WHAT IS REQUIRED: Without the pictures, set down every line of the data exactly.

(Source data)
::::::

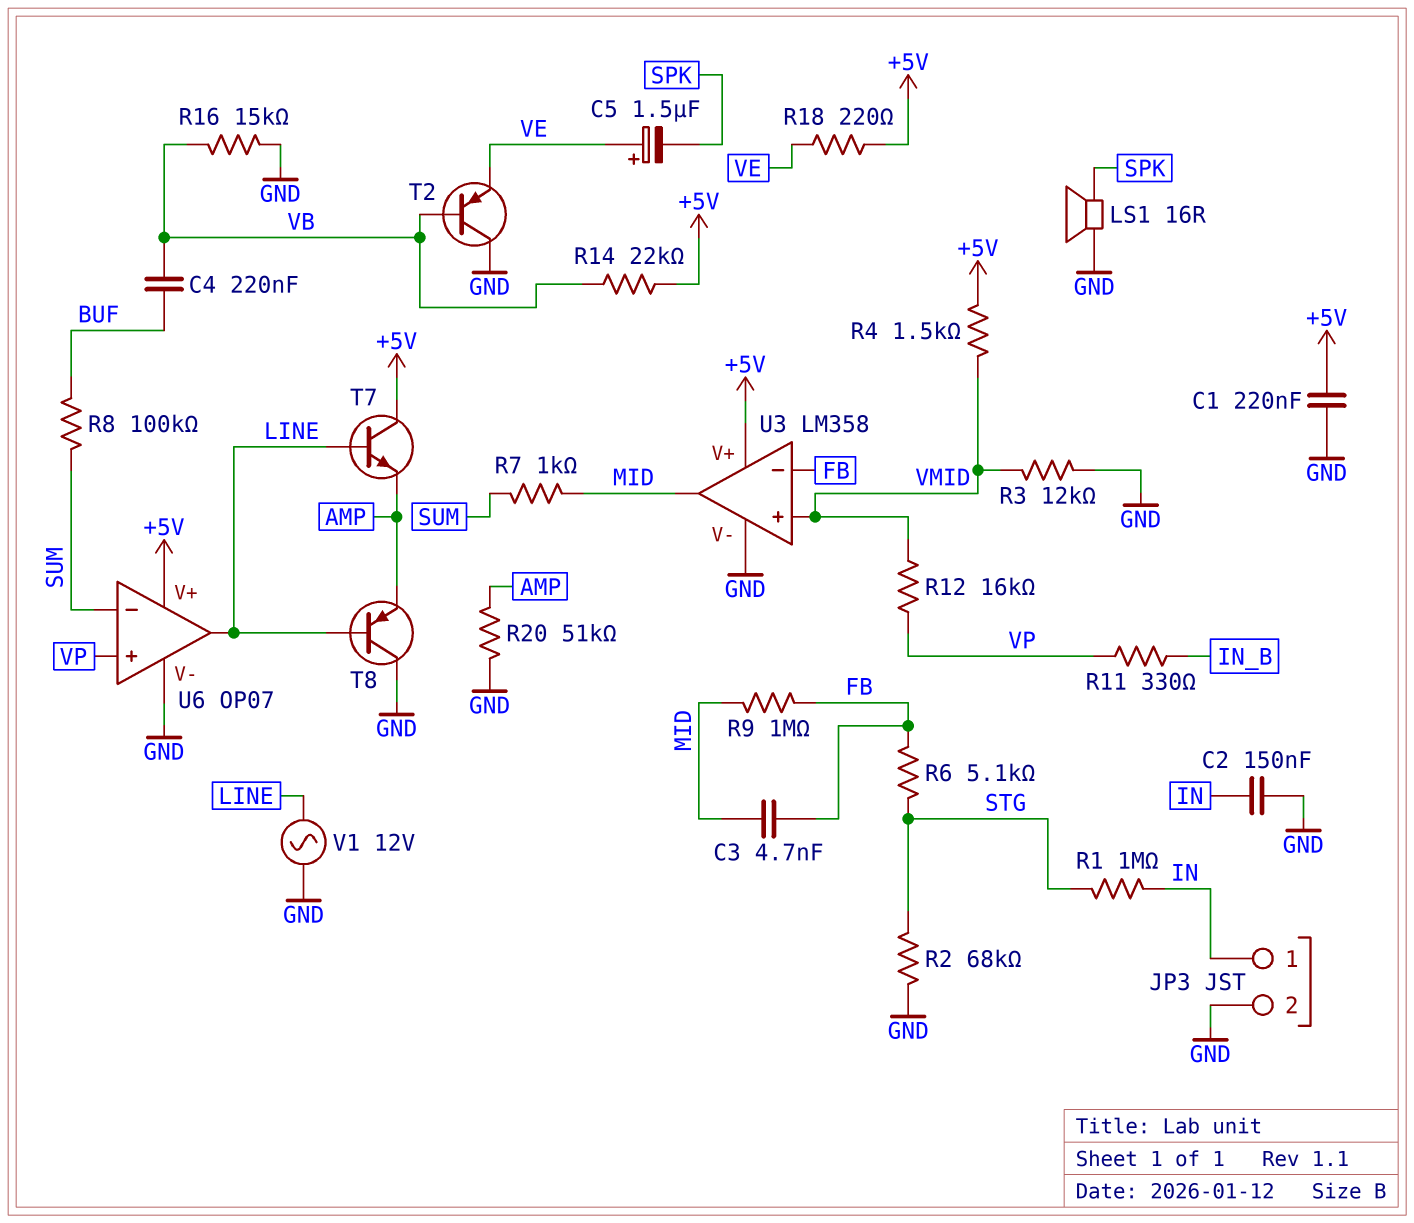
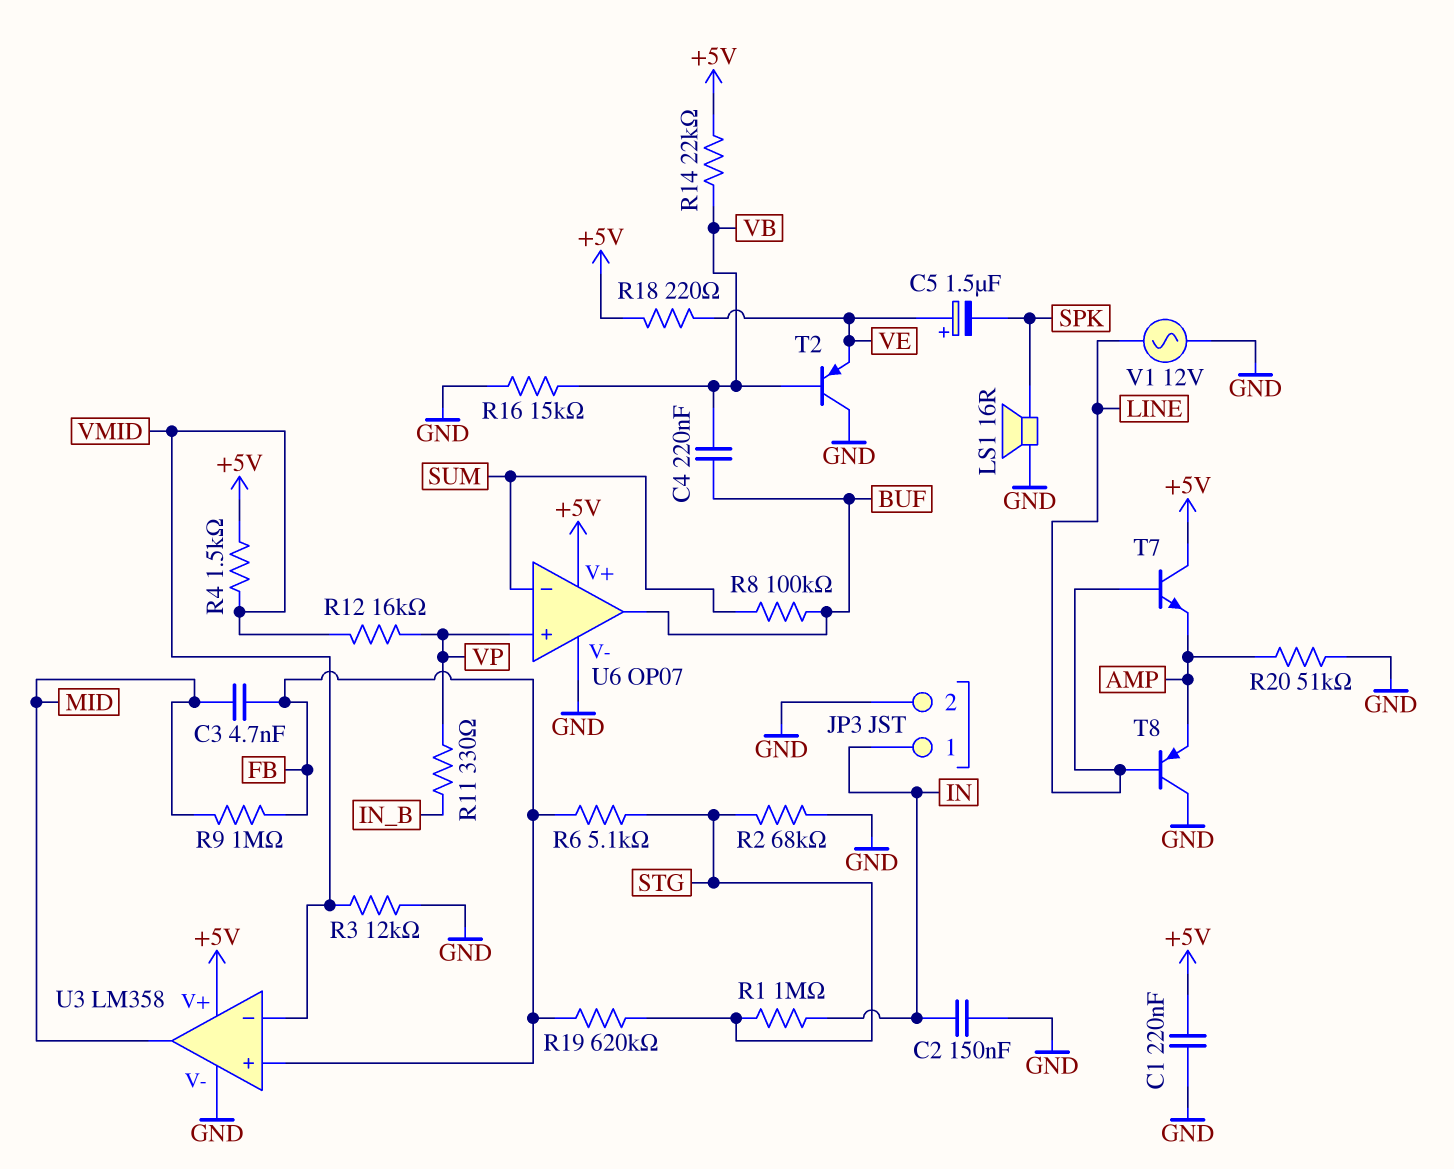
R7: 1k (MID, SUM) -> none
R19: none -> 620k (FB, STG)
U3 pin in+: VMID -> FB
U3 pin in-: FB -> VMID
U6 pin out: LINE -> BUF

::::::

OUTPUT FOR THIS TASK:
R7: 1k (MID, SUM) -> none
R19: none -> 620k (FB, STG)
U3 pin in+: VMID -> FB
U3 pin in-: FB -> VMID
U6 pin out: LINE -> BUF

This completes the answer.